* [Records for this task]
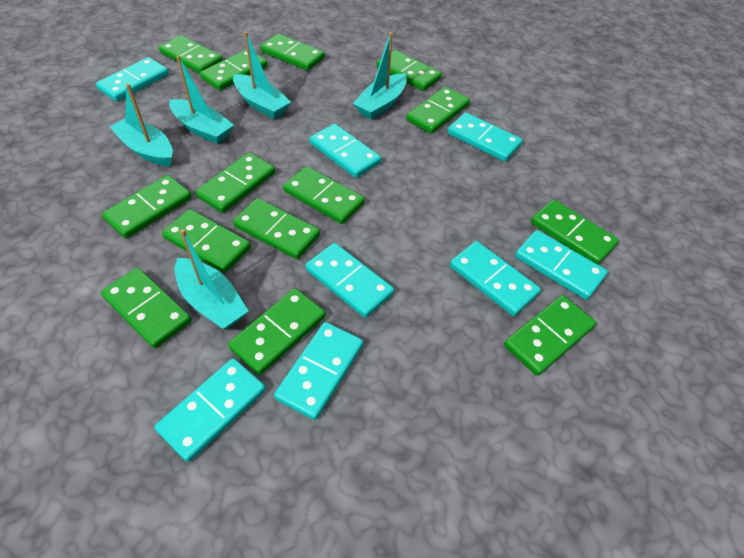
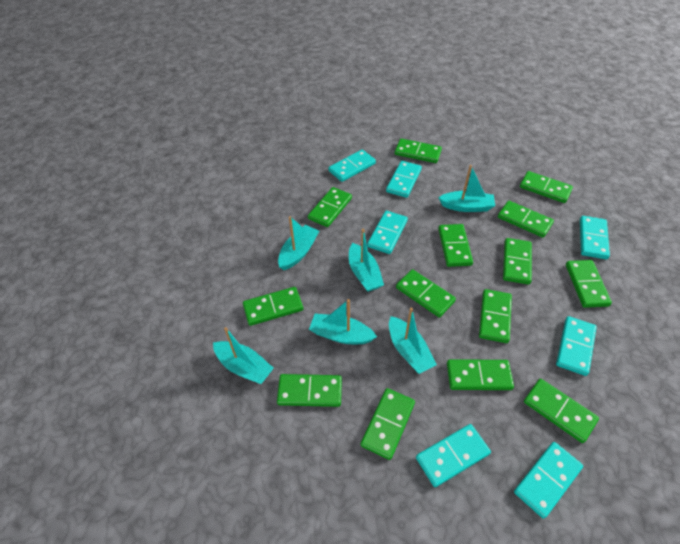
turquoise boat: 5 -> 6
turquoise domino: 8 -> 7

* * *

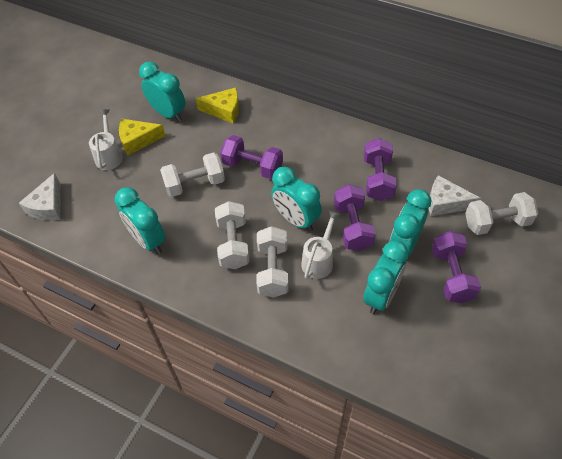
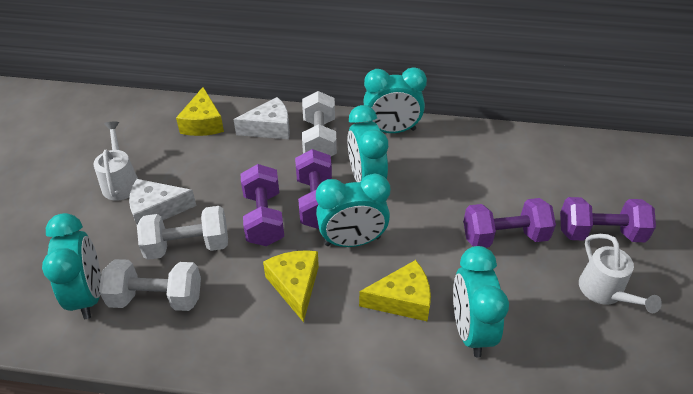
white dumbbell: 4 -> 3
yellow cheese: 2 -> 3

* [What is needed]
Take the entries above and copy out all lines with the string "turquoise".

* [Response]
turquoise boat: 5 -> 6
turquoise domino: 8 -> 7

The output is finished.